Directions for this task:
Search the material for lines containing the word "donut", and copy each one.

Material supplied:
______________________________

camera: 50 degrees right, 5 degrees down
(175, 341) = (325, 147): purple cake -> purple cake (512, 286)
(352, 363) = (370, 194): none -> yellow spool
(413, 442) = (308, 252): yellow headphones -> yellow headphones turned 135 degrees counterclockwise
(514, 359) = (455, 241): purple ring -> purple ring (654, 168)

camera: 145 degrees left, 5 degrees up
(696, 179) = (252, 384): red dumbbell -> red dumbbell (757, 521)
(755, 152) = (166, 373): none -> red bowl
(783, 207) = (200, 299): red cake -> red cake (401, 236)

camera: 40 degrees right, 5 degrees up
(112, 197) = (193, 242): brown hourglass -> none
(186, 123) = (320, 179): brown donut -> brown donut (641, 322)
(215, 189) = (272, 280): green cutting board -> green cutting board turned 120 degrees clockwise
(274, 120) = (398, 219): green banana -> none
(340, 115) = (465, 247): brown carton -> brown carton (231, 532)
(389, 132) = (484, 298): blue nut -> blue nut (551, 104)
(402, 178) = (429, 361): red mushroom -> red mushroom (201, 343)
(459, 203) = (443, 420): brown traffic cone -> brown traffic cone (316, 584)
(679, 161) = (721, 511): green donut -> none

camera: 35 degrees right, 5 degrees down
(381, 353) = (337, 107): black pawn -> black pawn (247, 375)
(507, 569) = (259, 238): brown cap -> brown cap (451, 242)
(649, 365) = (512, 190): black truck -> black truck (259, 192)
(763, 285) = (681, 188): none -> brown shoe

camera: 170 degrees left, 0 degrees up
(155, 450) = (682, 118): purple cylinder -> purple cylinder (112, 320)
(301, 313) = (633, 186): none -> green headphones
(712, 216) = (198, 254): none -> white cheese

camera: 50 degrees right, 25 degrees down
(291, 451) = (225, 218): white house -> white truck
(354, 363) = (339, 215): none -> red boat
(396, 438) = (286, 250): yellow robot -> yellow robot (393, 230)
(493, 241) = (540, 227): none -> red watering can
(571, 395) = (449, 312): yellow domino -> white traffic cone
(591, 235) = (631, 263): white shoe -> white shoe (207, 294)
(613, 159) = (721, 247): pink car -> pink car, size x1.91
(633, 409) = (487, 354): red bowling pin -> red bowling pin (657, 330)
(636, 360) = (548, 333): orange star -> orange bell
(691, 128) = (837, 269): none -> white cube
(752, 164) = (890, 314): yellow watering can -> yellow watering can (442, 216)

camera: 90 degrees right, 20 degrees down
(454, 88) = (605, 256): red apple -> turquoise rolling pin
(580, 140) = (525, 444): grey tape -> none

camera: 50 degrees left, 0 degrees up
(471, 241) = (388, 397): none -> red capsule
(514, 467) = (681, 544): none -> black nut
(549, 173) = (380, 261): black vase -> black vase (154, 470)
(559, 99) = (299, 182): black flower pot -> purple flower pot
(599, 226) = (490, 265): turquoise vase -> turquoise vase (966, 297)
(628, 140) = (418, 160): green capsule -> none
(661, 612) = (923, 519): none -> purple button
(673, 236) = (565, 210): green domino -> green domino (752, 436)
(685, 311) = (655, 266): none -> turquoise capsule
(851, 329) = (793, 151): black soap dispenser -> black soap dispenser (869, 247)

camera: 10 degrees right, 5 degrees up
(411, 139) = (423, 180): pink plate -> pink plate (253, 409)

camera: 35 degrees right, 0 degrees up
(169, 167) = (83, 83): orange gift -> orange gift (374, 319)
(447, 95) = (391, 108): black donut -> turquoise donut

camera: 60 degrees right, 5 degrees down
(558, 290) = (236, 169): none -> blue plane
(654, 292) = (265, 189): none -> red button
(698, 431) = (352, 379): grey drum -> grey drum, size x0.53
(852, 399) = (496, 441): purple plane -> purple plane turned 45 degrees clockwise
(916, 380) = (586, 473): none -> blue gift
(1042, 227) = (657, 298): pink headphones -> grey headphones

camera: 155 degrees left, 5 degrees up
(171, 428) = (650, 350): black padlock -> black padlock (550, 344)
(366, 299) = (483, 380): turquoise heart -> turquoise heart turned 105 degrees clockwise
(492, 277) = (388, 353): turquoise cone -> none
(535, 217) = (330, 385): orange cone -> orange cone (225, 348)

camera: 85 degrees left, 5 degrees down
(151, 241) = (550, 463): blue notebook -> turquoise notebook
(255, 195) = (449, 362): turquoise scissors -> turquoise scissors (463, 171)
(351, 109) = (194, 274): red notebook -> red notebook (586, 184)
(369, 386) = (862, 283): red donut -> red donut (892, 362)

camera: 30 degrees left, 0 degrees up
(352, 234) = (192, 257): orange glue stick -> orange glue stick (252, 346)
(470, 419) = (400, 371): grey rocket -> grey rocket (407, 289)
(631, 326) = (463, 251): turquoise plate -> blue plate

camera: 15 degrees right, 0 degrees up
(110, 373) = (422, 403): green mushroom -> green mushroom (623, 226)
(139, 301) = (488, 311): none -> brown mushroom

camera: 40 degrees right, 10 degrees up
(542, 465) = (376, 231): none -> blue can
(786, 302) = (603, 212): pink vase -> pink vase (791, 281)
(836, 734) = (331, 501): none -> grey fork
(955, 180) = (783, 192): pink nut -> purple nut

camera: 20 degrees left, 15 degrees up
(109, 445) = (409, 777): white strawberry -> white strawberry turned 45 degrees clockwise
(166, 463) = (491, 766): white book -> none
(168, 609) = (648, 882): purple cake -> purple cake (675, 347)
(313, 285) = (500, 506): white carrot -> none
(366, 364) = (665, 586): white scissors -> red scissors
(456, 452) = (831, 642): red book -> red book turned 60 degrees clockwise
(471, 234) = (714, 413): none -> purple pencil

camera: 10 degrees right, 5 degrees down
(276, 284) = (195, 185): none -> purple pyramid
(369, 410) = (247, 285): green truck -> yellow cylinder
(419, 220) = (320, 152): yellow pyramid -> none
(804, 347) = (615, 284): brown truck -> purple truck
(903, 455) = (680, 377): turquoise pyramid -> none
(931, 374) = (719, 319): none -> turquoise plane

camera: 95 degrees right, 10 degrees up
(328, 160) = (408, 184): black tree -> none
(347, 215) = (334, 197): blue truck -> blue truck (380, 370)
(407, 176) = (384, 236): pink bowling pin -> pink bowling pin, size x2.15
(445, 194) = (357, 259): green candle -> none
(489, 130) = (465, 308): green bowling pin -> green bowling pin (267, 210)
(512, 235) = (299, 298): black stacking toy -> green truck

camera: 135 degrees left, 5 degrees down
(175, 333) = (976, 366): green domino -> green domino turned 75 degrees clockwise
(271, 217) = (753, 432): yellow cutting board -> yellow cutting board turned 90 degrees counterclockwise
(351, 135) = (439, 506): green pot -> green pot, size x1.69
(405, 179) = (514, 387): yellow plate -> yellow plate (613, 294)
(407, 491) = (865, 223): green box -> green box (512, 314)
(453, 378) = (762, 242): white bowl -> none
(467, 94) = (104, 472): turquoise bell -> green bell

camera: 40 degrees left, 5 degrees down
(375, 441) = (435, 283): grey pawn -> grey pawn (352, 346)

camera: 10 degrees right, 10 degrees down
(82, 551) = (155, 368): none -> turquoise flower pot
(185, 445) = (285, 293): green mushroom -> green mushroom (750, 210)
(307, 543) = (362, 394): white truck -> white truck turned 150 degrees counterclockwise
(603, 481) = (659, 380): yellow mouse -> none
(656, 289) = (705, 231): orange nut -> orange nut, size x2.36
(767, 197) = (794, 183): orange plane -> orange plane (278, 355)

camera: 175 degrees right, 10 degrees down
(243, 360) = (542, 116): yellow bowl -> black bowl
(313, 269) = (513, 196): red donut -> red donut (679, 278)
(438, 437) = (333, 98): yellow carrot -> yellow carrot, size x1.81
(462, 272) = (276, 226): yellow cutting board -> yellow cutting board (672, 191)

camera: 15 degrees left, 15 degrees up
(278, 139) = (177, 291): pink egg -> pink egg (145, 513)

______________________________

Response below:
(186, 123) = (320, 179): brown donut -> brown donut (641, 322)
(679, 161) = (721, 511): green donut -> none
(447, 95) = (391, 108): black donut -> turquoise donut
(369, 386) = (862, 283): red donut -> red donut (892, 362)
(313, 269) = (513, 196): red donut -> red donut (679, 278)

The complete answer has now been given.